Remote sensing detection data
◆ ◆ ◆

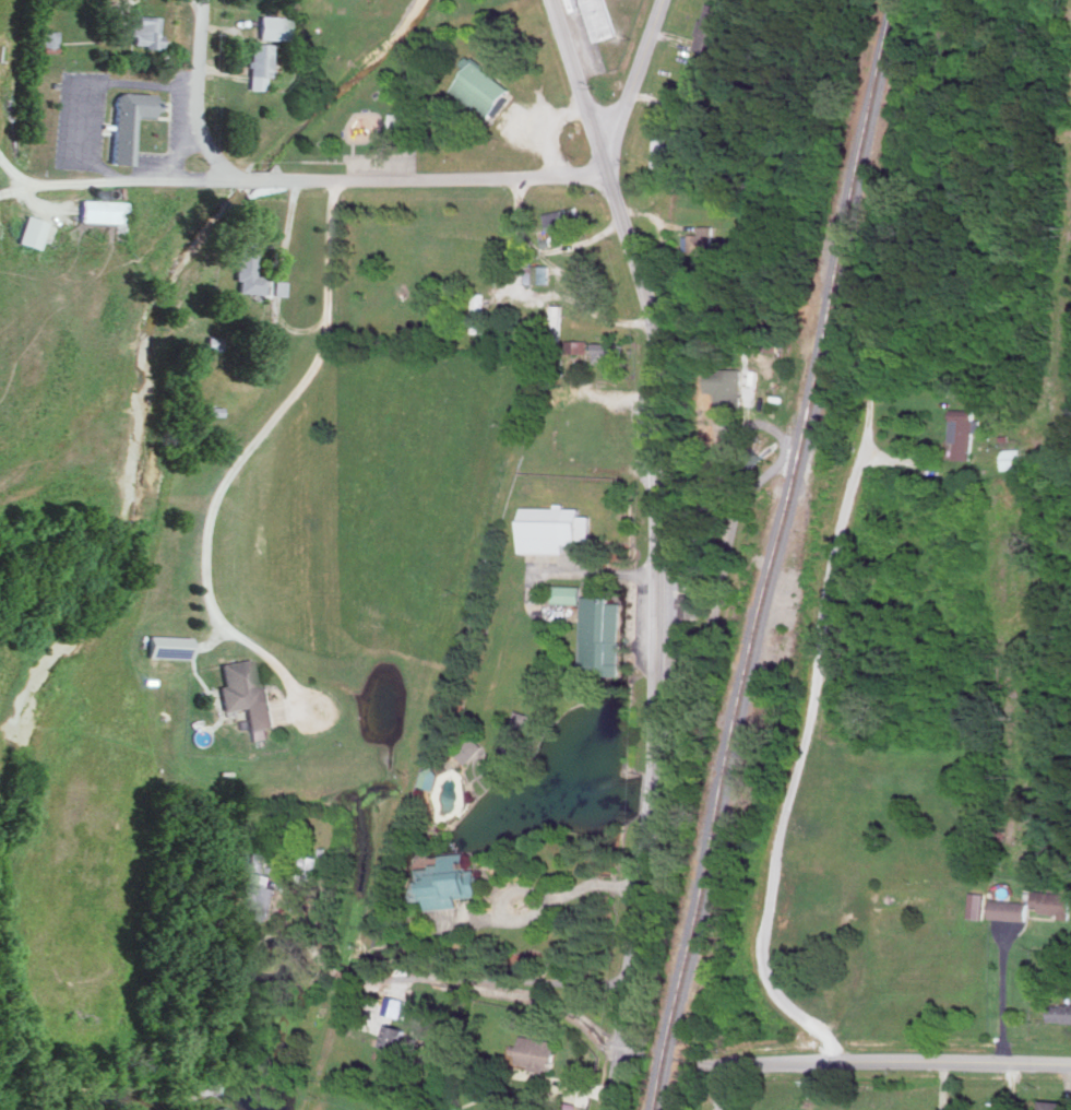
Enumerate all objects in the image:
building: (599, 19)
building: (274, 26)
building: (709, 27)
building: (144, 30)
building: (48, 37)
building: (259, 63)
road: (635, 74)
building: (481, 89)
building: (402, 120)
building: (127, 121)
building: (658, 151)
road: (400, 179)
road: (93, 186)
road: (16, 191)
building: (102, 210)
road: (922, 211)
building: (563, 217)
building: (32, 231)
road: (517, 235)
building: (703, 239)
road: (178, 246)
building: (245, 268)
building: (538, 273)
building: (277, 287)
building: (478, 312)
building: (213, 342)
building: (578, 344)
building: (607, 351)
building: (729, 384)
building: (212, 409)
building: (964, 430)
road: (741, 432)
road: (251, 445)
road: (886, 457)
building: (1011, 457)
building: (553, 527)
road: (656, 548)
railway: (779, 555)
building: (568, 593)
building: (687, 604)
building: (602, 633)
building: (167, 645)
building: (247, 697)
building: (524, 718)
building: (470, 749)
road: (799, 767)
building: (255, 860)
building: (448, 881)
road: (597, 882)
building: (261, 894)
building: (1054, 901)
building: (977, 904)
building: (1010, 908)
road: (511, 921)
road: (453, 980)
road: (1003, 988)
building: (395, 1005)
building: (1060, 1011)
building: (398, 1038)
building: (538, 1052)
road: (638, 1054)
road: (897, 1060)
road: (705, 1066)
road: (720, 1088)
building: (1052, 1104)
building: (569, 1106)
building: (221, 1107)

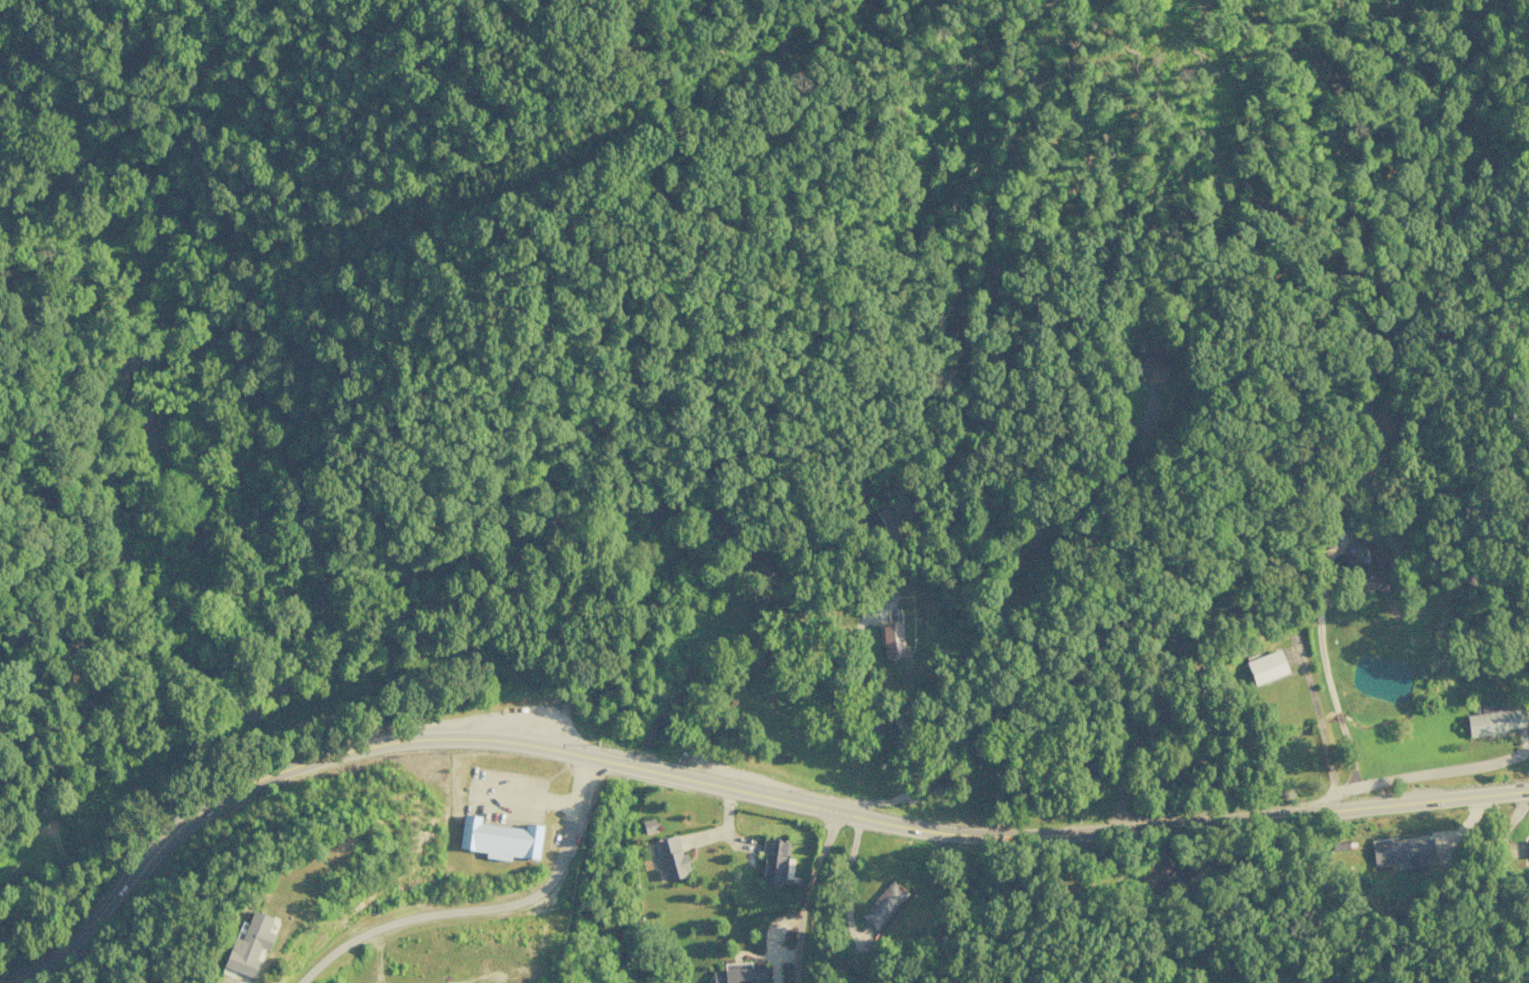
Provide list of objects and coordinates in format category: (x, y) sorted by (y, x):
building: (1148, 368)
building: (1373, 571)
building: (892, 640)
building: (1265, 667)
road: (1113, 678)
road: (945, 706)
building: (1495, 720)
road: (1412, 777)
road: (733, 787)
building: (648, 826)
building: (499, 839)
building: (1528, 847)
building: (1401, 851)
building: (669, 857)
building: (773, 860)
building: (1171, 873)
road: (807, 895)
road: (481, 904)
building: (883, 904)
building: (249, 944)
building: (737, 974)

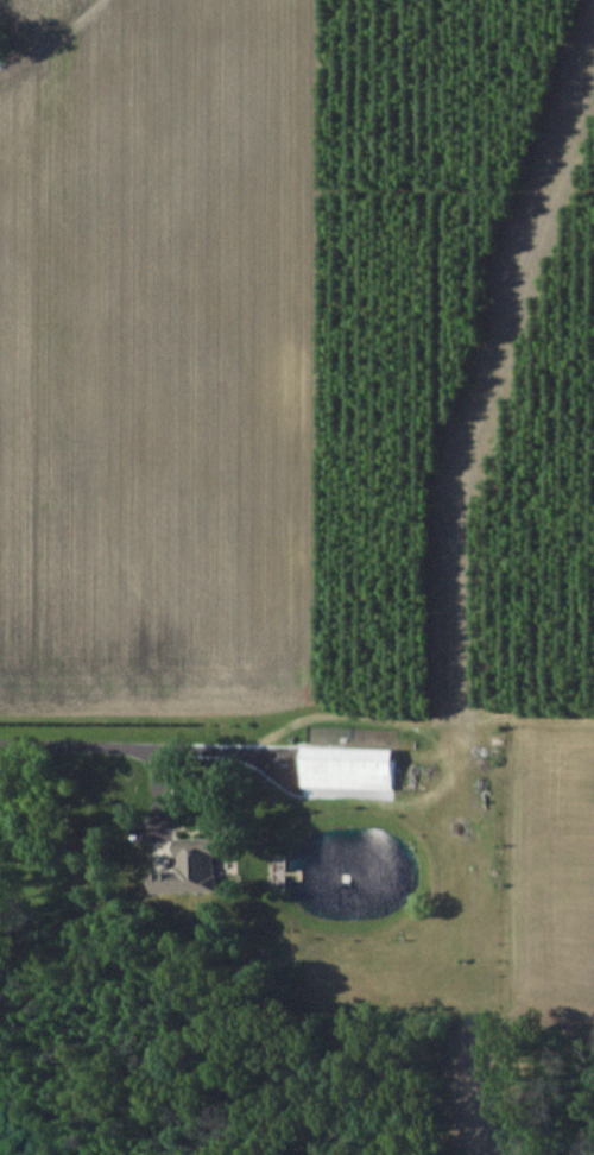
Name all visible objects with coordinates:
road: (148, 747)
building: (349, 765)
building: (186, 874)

◆ ◆ ◆

Your task:
What you output must match the data exactly, apart from the pictures, which are left out.

Solution to the exercise:
Enumerate all objects in the image:
building: (599, 19)
building: (274, 26)
building: (709, 27)
building: (144, 30)
building: (48, 37)
building: (259, 63)
road: (635, 74)
building: (481, 89)
building: (402, 120)
building: (127, 121)
building: (658, 151)
road: (400, 179)
road: (93, 186)
road: (16, 191)
building: (102, 210)
road: (922, 211)
building: (563, 217)
building: (32, 231)
road: (517, 235)
building: (703, 239)
road: (178, 246)
building: (245, 268)
building: (538, 273)
building: (277, 287)
building: (478, 312)
building: (213, 342)
building: (578, 344)
building: (607, 351)
building: (729, 384)
building: (212, 409)
building: (964, 430)
road: (741, 432)
road: (251, 445)
road: (886, 457)
building: (1011, 457)
building: (553, 527)
road: (656, 548)
railway: (779, 555)
building: (568, 593)
building: (687, 604)
building: (602, 633)
building: (167, 645)
building: (247, 697)
building: (524, 718)
building: (470, 749)
road: (799, 767)
building: (255, 860)
building: (448, 881)
road: (597, 882)
building: (261, 894)
building: (1054, 901)
building: (977, 904)
building: (1010, 908)
road: (511, 921)
road: (453, 980)
road: (1003, 988)
building: (395, 1005)
building: (1060, 1011)
building: (398, 1038)
building: (538, 1052)
road: (638, 1054)
road: (897, 1060)
road: (705, 1066)
road: (720, 1088)
building: (1052, 1104)
building: (569, 1106)
building: (221, 1107)

Provide list of objects and coordinates in format category: (x, y) sorted by (y, x):
building: (1148, 368)
building: (1373, 571)
building: (892, 640)
building: (1265, 667)
road: (1113, 678)
road: (945, 706)
building: (1495, 720)
road: (1412, 777)
road: (733, 787)
building: (648, 826)
building: (499, 839)
building: (1528, 847)
building: (1401, 851)
building: (669, 857)
building: (773, 860)
building: (1171, 873)
road: (807, 895)
road: (481, 904)
building: (883, 904)
building: (249, 944)
building: (737, 974)

Name all visible objects with coordinates:
road: (148, 747)
building: (349, 765)
building: (186, 874)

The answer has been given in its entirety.